_Exercise details:_ Using the records below, quote only the span that opens with the line containing "brown semicircle: moved 35 px down" and closes with the line containing "cyan cross: moved 4 px right, 10 px up", exactly and inclusively.

*** Opening of Supplied material ***

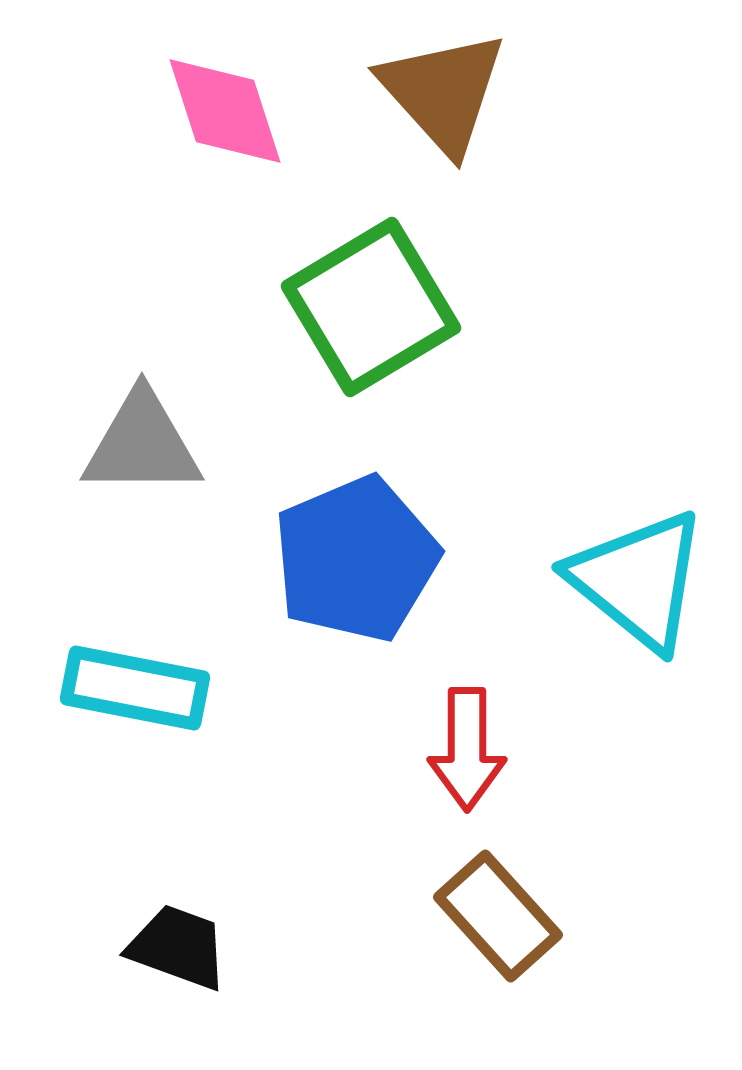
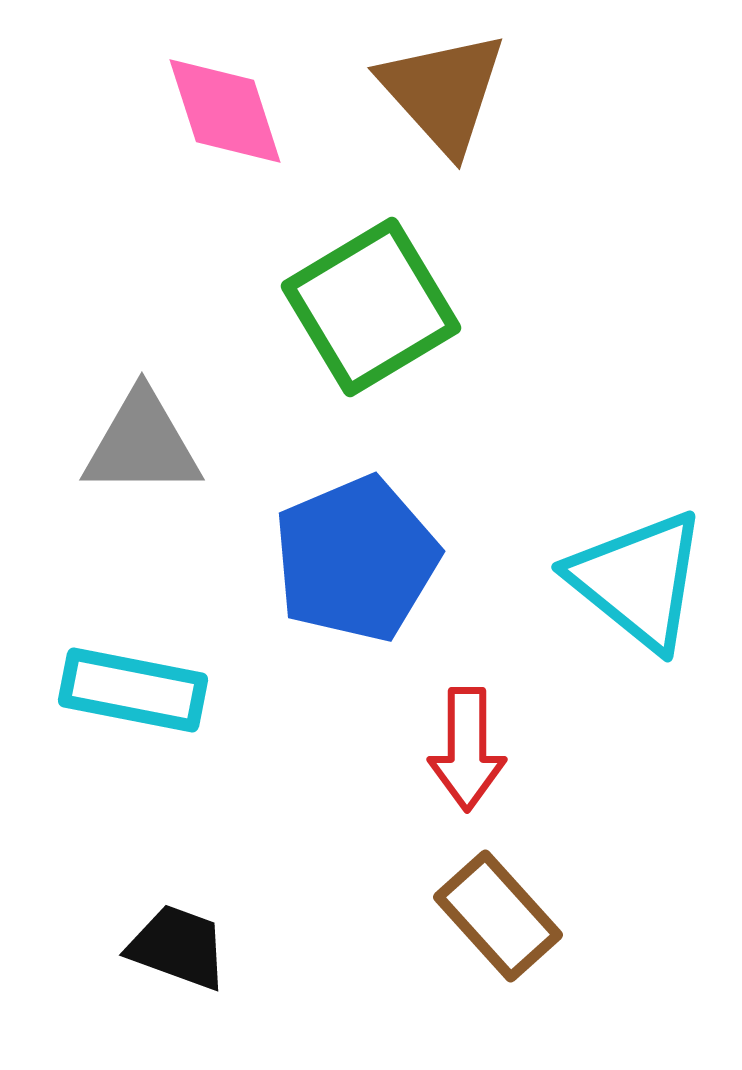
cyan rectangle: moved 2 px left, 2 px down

*** Close of Supplied material ***
*** Opening of Supplied material ***

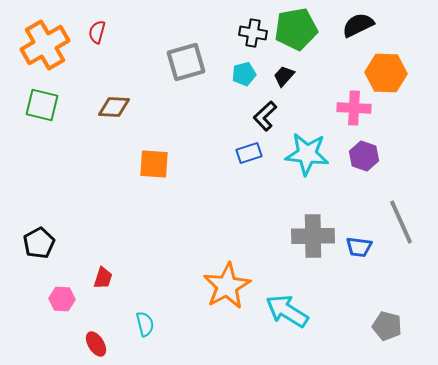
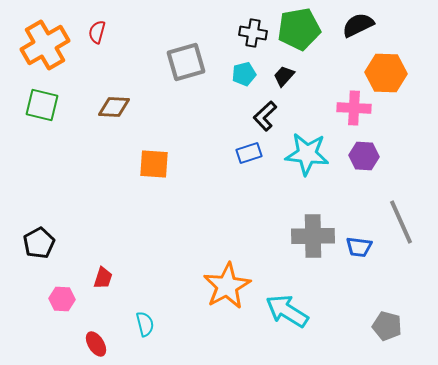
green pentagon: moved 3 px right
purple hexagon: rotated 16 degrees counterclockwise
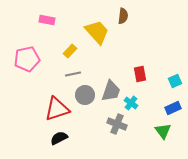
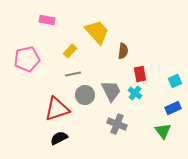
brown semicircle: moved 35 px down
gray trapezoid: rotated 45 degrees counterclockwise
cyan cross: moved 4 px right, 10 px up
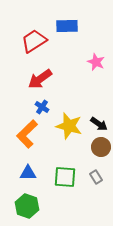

*** Close of Supplied material ***

_Completed task:_
brown semicircle: moved 35 px down
gray trapezoid: rotated 45 degrees counterclockwise
cyan cross: moved 4 px right, 10 px up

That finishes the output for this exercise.